[[ Data records, beginning ]]

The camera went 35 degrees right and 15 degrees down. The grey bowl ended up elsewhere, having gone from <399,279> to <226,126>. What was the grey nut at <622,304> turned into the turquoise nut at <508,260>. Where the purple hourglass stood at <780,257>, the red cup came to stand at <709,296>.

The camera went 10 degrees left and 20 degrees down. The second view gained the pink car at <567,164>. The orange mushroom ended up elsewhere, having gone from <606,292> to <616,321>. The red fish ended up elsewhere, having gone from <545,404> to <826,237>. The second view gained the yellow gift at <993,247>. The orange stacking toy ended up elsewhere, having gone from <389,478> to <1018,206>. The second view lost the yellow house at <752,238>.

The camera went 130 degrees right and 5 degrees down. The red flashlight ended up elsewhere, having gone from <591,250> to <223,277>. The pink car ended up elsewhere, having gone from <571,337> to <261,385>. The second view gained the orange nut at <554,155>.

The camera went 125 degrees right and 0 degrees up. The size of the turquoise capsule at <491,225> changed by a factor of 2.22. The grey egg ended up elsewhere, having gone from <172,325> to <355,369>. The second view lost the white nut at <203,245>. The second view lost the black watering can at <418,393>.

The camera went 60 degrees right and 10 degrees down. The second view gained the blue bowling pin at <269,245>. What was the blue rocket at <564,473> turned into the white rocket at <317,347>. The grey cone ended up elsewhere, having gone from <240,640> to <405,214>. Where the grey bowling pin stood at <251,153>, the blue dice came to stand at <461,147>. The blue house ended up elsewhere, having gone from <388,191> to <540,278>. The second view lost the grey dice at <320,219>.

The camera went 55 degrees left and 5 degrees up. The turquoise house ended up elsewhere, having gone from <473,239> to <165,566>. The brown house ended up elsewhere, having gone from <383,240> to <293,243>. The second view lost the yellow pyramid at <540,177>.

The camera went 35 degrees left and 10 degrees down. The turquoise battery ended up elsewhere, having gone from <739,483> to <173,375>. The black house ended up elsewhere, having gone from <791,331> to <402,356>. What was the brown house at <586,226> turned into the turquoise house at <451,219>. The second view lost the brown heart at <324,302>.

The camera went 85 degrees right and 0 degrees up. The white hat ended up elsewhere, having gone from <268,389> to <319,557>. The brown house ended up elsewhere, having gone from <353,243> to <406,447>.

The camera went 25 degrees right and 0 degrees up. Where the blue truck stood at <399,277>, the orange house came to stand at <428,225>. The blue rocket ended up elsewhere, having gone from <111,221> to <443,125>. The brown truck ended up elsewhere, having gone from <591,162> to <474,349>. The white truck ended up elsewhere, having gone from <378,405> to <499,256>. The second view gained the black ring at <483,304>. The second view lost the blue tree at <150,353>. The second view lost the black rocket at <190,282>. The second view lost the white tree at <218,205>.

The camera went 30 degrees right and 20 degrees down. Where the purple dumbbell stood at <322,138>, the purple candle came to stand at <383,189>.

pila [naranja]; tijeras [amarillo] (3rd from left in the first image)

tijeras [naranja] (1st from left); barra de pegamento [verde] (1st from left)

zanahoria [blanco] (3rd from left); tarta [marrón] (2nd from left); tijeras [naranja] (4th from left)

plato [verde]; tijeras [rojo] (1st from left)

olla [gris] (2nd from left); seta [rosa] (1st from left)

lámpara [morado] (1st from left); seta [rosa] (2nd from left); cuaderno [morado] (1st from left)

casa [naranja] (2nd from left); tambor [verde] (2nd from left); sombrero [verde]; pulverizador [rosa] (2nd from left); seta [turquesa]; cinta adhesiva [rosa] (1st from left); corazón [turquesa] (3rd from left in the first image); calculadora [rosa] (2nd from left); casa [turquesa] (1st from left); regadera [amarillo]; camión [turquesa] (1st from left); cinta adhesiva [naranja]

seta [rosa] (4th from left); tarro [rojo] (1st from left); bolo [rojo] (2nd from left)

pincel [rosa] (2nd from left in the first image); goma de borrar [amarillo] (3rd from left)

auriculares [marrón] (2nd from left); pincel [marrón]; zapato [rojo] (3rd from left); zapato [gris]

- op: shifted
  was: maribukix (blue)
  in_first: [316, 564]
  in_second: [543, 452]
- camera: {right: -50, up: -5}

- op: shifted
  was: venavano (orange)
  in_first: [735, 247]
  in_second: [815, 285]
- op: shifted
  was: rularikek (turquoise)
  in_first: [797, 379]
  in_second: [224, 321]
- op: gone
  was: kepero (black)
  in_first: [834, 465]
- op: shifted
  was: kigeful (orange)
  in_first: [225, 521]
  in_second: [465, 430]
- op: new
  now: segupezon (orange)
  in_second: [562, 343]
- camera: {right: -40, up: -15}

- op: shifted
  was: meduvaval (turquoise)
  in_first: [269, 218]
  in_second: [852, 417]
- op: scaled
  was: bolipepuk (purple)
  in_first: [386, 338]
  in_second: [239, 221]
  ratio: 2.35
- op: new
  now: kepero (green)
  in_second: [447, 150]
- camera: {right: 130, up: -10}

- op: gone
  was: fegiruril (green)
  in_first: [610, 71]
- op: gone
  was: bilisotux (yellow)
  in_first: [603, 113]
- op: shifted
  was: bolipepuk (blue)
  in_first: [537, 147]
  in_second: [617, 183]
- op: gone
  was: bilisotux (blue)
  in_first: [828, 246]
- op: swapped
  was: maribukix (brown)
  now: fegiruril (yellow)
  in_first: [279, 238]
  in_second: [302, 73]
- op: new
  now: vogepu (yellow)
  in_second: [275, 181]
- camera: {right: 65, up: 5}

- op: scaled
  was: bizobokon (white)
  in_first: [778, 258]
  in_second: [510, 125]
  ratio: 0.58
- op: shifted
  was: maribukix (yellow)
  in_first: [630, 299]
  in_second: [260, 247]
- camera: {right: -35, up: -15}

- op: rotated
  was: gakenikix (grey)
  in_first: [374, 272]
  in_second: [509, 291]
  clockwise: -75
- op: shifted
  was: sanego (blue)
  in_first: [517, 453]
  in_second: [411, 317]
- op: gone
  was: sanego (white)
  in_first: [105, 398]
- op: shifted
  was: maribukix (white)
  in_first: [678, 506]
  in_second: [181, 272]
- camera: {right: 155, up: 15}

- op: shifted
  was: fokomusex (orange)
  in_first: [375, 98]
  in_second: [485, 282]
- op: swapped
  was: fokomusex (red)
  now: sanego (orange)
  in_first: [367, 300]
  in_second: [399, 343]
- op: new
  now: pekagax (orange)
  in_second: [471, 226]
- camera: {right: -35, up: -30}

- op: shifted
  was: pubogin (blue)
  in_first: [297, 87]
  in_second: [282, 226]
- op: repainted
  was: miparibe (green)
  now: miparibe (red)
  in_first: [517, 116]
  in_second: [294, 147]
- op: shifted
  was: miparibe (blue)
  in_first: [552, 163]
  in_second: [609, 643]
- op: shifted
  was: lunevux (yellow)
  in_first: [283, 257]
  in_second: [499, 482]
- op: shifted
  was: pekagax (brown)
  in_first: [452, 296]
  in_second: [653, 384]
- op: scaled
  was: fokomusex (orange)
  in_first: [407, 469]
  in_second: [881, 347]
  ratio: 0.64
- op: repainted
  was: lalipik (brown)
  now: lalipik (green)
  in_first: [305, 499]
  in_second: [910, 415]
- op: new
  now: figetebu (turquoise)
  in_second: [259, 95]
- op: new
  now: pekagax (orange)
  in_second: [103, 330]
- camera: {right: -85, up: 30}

[[ Data records, end ]]

## Exercise directions
In this exercise, repeat all entries exactly.

## Reply to the task
The camera went 35 degrees right and 15 degrees down. The grey bowl ended up elsewhere, having gone from <399,279> to <226,126>. What was the grey nut at <622,304> turned into the turquoise nut at <508,260>. Where the purple hourglass stood at <780,257>, the red cup came to stand at <709,296>.

The camera went 10 degrees left and 20 degrees down. The second view gained the pink car at <567,164>. The orange mushroom ended up elsewhere, having gone from <606,292> to <616,321>. The red fish ended up elsewhere, having gone from <545,404> to <826,237>. The second view gained the yellow gift at <993,247>. The orange stacking toy ended up elsewhere, having gone from <389,478> to <1018,206>. The second view lost the yellow house at <752,238>.

The camera went 130 degrees right and 5 degrees down. The red flashlight ended up elsewhere, having gone from <591,250> to <223,277>. The pink car ended up elsewhere, having gone from <571,337> to <261,385>. The second view gained the orange nut at <554,155>.

The camera went 125 degrees right and 0 degrees up. The size of the turquoise capsule at <491,225> changed by a factor of 2.22. The grey egg ended up elsewhere, having gone from <172,325> to <355,369>. The second view lost the white nut at <203,245>. The second view lost the black watering can at <418,393>.

The camera went 60 degrees right and 10 degrees down. The second view gained the blue bowling pin at <269,245>. What was the blue rocket at <564,473> turned into the white rocket at <317,347>. The grey cone ended up elsewhere, having gone from <240,640> to <405,214>. Where the grey bowling pin stood at <251,153>, the blue dice came to stand at <461,147>. The blue house ended up elsewhere, having gone from <388,191> to <540,278>. The second view lost the grey dice at <320,219>.

The camera went 55 degrees left and 5 degrees up. The turquoise house ended up elsewhere, having gone from <473,239> to <165,566>. The brown house ended up elsewhere, having gone from <383,240> to <293,243>. The second view lost the yellow pyramid at <540,177>.

The camera went 35 degrees left and 10 degrees down. The turquoise battery ended up elsewhere, having gone from <739,483> to <173,375>. The black house ended up elsewhere, having gone from <791,331> to <402,356>. What was the brown house at <586,226> turned into the turquoise house at <451,219>. The second view lost the brown heart at <324,302>.

The camera went 85 degrees right and 0 degrees up. The white hat ended up elsewhere, having gone from <268,389> to <319,557>. The brown house ended up elsewhere, having gone from <353,243> to <406,447>.

The camera went 25 degrees right and 0 degrees up. Where the blue truck stood at <399,277>, the orange house came to stand at <428,225>. The blue rocket ended up elsewhere, having gone from <111,221> to <443,125>. The brown truck ended up elsewhere, having gone from <591,162> to <474,349>. The white truck ended up elsewhere, having gone from <378,405> to <499,256>. The second view gained the black ring at <483,304>. The second view lost the blue tree at <150,353>. The second view lost the black rocket at <190,282>. The second view lost the white tree at <218,205>.

The camera went 30 degrees right and 20 degrees down. Where the purple dumbbell stood at <322,138>, the purple candle came to stand at <383,189>.

pila [naranja]; tijeras [amarillo] (3rd from left in the first image)

tijeras [naranja] (1st from left); barra de pegamento [verde] (1st from left)

zanahoria [blanco] (3rd from left); tarta [marrón] (2nd from left); tijeras [naranja] (4th from left)

plato [verde]; tijeras [rojo] (1st from left)

olla [gris] (2nd from left); seta [rosa] (1st from left)

lámpara [morado] (1st from left); seta [rosa] (2nd from left); cuaderno [morado] (1st from left)

casa [naranja] (2nd from left); tambor [verde] (2nd from left); sombrero [verde]; pulverizador [rosa] (2nd from left); seta [turquesa]; cinta adhesiva [rosa] (1st from left); corazón [turquesa] (3rd from left in the first image); calculadora [rosa] (2nd from left); casa [turquesa] (1st from left); regadera [amarillo]; camión [turquesa] (1st from left); cinta adhesiva [naranja]

seta [rosa] (4th from left); tarro [rojo] (1st from left); bolo [rojo] (2nd from left)

pincel [rosa] (2nd from left in the first image); goma de borrar [amarillo] (3rd from left)

auriculares [marrón] (2nd from left); pincel [marrón]; zapato [rojo] (3rd from left); zapato [gris]

- op: shifted
  was: maribukix (blue)
  in_first: [316, 564]
  in_second: [543, 452]
- camera: {right: -50, up: -5}

- op: shifted
  was: venavano (orange)
  in_first: [735, 247]
  in_second: [815, 285]
- op: shifted
  was: rularikek (turquoise)
  in_first: [797, 379]
  in_second: [224, 321]
- op: gone
  was: kepero (black)
  in_first: [834, 465]
- op: shifted
  was: kigeful (orange)
  in_first: [225, 521]
  in_second: [465, 430]
- op: new
  now: segupezon (orange)
  in_second: [562, 343]
- camera: {right: -40, up: -15}

- op: shifted
  was: meduvaval (turquoise)
  in_first: [269, 218]
  in_second: [852, 417]
- op: scaled
  was: bolipepuk (purple)
  in_first: [386, 338]
  in_second: [239, 221]
  ratio: 2.35
- op: new
  now: kepero (green)
  in_second: [447, 150]
- camera: {right: 130, up: -10}

- op: gone
  was: fegiruril (green)
  in_first: [610, 71]
- op: gone
  was: bilisotux (yellow)
  in_first: [603, 113]
- op: shifted
  was: bolipepuk (blue)
  in_first: [537, 147]
  in_second: [617, 183]
- op: gone
  was: bilisotux (blue)
  in_first: [828, 246]
- op: swapped
  was: maribukix (brown)
  now: fegiruril (yellow)
  in_first: [279, 238]
  in_second: [302, 73]
- op: new
  now: vogepu (yellow)
  in_second: [275, 181]
- camera: {right: 65, up: 5}

- op: scaled
  was: bizobokon (white)
  in_first: [778, 258]
  in_second: [510, 125]
  ratio: 0.58
- op: shifted
  was: maribukix (yellow)
  in_first: [630, 299]
  in_second: [260, 247]
- camera: {right: -35, up: -15}

- op: rotated
  was: gakenikix (grey)
  in_first: [374, 272]
  in_second: [509, 291]
  clockwise: -75
- op: shifted
  was: sanego (blue)
  in_first: [517, 453]
  in_second: [411, 317]
- op: gone
  was: sanego (white)
  in_first: [105, 398]
- op: shifted
  was: maribukix (white)
  in_first: [678, 506]
  in_second: [181, 272]
- camera: {right: 155, up: 15}

- op: shifted
  was: fokomusex (orange)
  in_first: [375, 98]
  in_second: [485, 282]
- op: swapped
  was: fokomusex (red)
  now: sanego (orange)
  in_first: [367, 300]
  in_second: [399, 343]
- op: new
  now: pekagax (orange)
  in_second: [471, 226]
- camera: {right: -35, up: -30}

- op: shifted
  was: pubogin (blue)
  in_first: [297, 87]
  in_second: [282, 226]
- op: repainted
  was: miparibe (green)
  now: miparibe (red)
  in_first: [517, 116]
  in_second: [294, 147]
- op: shifted
  was: miparibe (blue)
  in_first: [552, 163]
  in_second: [609, 643]
- op: shifted
  was: lunevux (yellow)
  in_first: [283, 257]
  in_second: [499, 482]
- op: shifted
  was: pekagax (brown)
  in_first: [452, 296]
  in_second: [653, 384]
- op: scaled
  was: fokomusex (orange)
  in_first: [407, 469]
  in_second: [881, 347]
  ratio: 0.64
- op: repainted
  was: lalipik (brown)
  now: lalipik (green)
  in_first: [305, 499]
  in_second: [910, 415]
- op: new
  now: figetebu (turquoise)
  in_second: [259, 95]
- op: new
  now: pekagax (orange)
  in_second: [103, 330]
- camera: {right: -85, up: 30}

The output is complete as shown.